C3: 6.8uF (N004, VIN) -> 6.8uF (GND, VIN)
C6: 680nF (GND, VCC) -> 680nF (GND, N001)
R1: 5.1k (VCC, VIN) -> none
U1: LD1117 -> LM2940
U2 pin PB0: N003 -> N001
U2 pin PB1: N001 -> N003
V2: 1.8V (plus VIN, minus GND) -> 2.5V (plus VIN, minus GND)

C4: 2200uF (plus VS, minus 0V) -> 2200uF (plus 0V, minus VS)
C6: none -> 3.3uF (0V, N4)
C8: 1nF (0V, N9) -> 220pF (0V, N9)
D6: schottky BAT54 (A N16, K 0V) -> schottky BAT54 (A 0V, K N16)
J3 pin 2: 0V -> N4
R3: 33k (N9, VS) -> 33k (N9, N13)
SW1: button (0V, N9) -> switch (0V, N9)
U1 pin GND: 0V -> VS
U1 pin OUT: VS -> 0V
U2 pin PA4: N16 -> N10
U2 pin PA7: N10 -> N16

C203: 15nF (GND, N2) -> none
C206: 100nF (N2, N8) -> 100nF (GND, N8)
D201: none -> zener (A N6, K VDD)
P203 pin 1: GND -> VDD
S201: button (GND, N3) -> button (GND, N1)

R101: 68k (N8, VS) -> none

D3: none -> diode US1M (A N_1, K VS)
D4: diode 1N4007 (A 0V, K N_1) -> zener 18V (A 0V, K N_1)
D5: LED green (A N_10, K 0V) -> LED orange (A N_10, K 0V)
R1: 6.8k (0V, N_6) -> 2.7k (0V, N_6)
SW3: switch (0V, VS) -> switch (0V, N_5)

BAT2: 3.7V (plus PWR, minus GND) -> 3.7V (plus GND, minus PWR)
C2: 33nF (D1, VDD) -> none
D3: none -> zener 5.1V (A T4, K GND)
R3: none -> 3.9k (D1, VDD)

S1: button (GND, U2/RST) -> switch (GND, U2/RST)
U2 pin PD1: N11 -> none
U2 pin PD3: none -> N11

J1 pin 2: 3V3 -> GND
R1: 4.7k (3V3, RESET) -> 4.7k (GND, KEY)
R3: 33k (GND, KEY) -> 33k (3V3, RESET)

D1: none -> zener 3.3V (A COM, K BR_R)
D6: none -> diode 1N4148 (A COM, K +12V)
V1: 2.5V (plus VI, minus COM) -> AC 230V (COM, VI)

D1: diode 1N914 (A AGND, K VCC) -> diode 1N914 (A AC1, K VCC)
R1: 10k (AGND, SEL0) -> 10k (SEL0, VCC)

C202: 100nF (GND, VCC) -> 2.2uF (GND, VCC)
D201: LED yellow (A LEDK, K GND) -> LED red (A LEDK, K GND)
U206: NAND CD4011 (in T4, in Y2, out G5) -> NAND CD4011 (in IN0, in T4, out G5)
◆ ◆ ◆ ◆
EXERCISE PROMPT: The line containing "SW3: switch (0V, VS) -> switch (0V, N_5)" and all lines after it, through the end of the entries above, are to be returned exactly and alone.

RESPONSE AREA:
SW3: switch (0V, VS) -> switch (0V, N_5)

BAT2: 3.7V (plus PWR, minus GND) -> 3.7V (plus GND, minus PWR)
C2: 33nF (D1, VDD) -> none
D3: none -> zener 5.1V (A T4, K GND)
R3: none -> 3.9k (D1, VDD)

S1: button (GND, U2/RST) -> switch (GND, U2/RST)
U2 pin PD1: N11 -> none
U2 pin PD3: none -> N11

J1 pin 2: 3V3 -> GND
R1: 4.7k (3V3, RESET) -> 4.7k (GND, KEY)
R3: 33k (GND, KEY) -> 33k (3V3, RESET)

D1: none -> zener 3.3V (A COM, K BR_R)
D6: none -> diode 1N4148 (A COM, K +12V)
V1: 2.5V (plus VI, minus COM) -> AC 230V (COM, VI)

D1: diode 1N914 (A AGND, K VCC) -> diode 1N914 (A AC1, K VCC)
R1: 10k (AGND, SEL0) -> 10k (SEL0, VCC)

C202: 100nF (GND, VCC) -> 2.2uF (GND, VCC)
D201: LED yellow (A LEDK, K GND) -> LED red (A LEDK, K GND)
U206: NAND CD4011 (in T4, in Y2, out G5) -> NAND CD4011 (in IN0, in T4, out G5)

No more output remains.